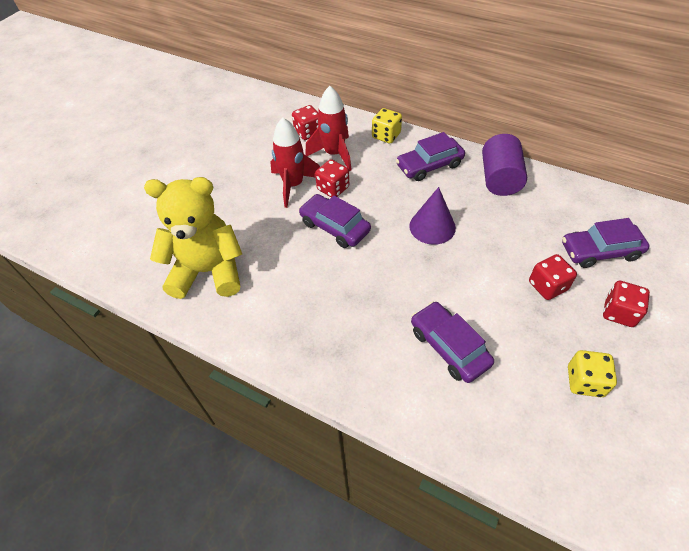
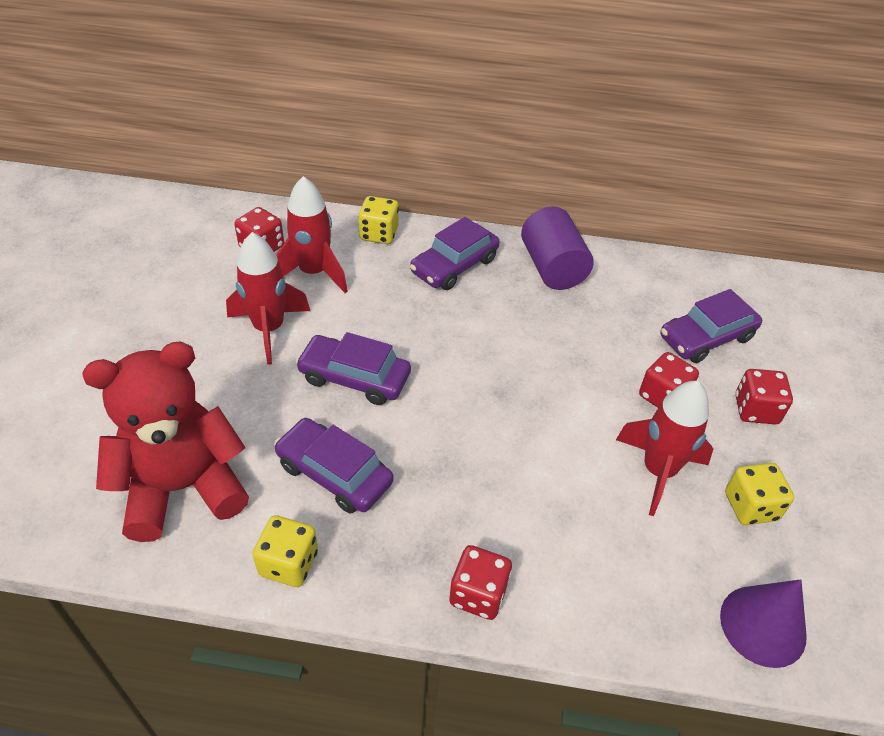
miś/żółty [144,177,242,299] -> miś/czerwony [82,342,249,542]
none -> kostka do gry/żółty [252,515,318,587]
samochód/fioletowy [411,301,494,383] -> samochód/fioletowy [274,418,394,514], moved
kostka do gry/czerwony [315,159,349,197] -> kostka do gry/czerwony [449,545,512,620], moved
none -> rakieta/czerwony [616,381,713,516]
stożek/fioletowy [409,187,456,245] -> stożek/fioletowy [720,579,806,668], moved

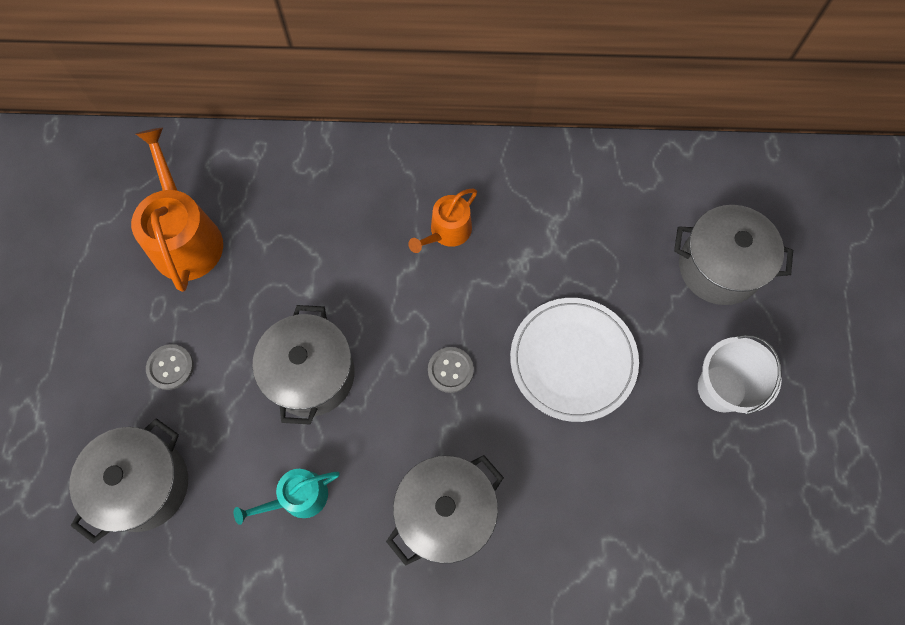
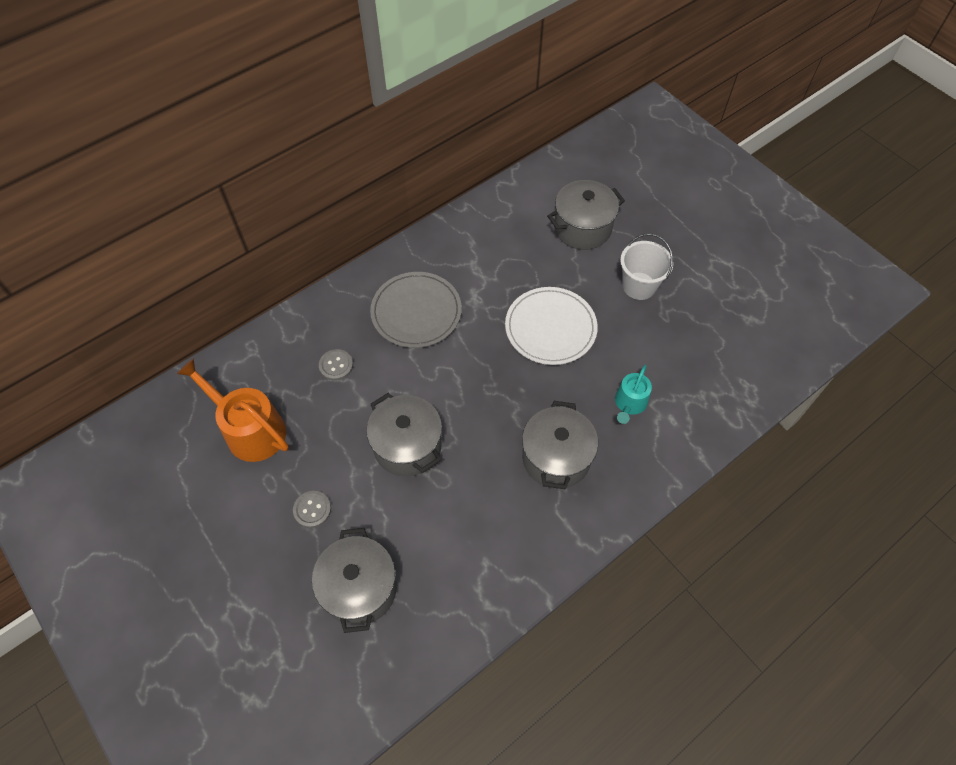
guzik/szary [428,347,474,393] -> guzik/szary [319,349,353,381], moved
konewka/pomarańczowy [408,189,477,253] -> talerz/szary [370,272,462,348]
konewka/turkusowy [234,469,340,525] -> konewka/turkusowy [615,365,652,424], moved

++++++++++

### Task prompt
Scan the entries and show every line in which the word "moved" is found.

### Answer box
samochód/fioletowy [411,301,494,383] -> samochód/fioletowy [274,418,394,514], moved
kostka do gry/czerwony [315,159,349,197] -> kostka do gry/czerwony [449,545,512,620], moved
stożek/fioletowy [409,187,456,245] -> stożek/fioletowy [720,579,806,668], moved
guzik/szary [428,347,474,393] -> guzik/szary [319,349,353,381], moved
konewka/turkusowy [234,469,340,525] -> konewka/turkusowy [615,365,652,424], moved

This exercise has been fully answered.